BEGIN Raw data
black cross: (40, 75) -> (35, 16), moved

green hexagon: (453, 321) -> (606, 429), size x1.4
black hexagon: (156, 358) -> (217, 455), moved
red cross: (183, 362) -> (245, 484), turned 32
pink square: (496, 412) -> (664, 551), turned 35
END Raw data
BEGIN Raw data
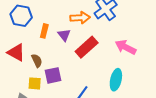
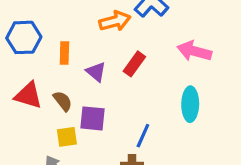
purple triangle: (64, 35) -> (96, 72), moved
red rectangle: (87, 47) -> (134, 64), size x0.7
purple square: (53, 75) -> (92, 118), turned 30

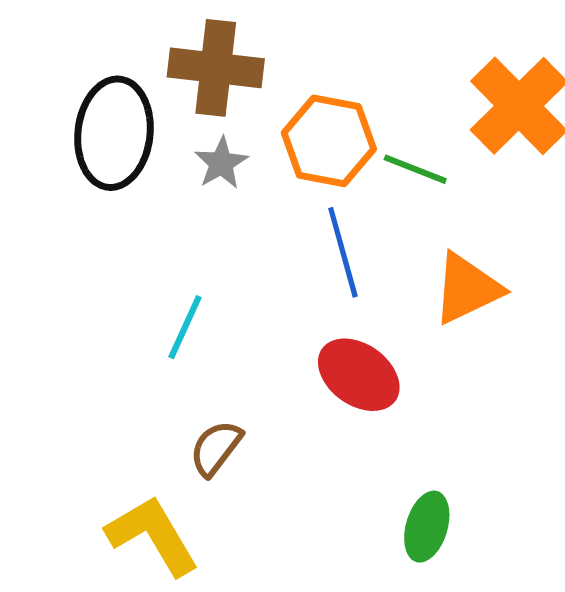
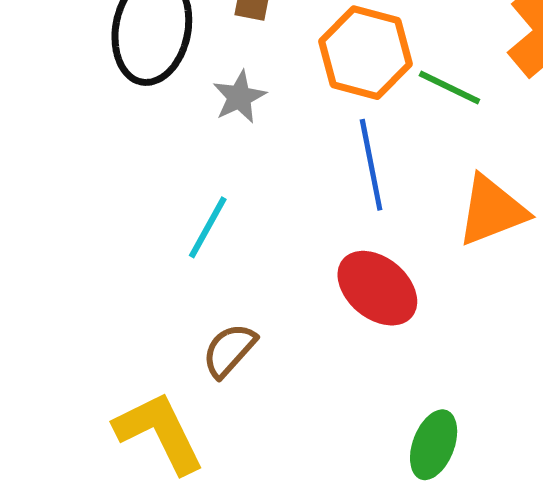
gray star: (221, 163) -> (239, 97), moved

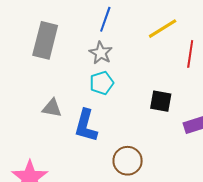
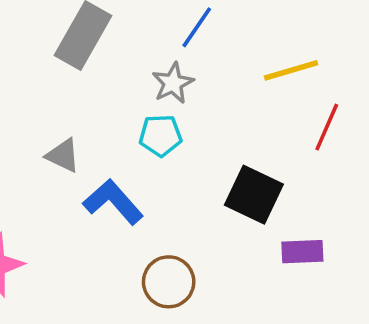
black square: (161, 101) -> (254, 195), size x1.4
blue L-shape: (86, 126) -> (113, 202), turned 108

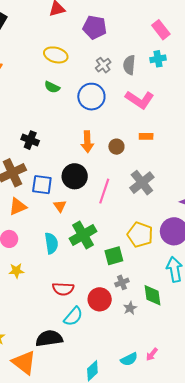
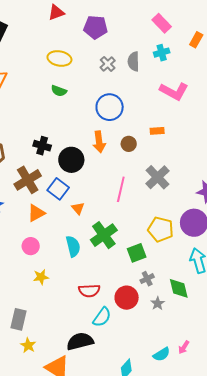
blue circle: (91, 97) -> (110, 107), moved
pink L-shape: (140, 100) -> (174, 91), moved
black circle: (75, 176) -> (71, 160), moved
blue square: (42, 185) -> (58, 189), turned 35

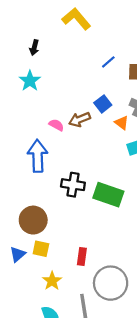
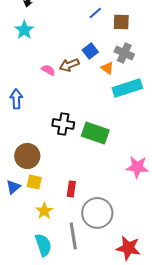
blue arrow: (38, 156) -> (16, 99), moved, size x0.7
END Raw data
[Description of the task] Word for word, restate the lines of the data above that fall between the line holding "black cross: (40, 75) -> (35, 16), moved" and the line holding "pink square: (496, 412)", inclusive, and no other lines.

[Output of the exercise]
black cross: (40, 75) -> (35, 16), moved

green hexagon: (453, 321) -> (606, 429), size x1.4
black hexagon: (156, 358) -> (217, 455), moved
red cross: (183, 362) -> (245, 484), turned 32
pink square: (496, 412) -> (664, 551), turned 35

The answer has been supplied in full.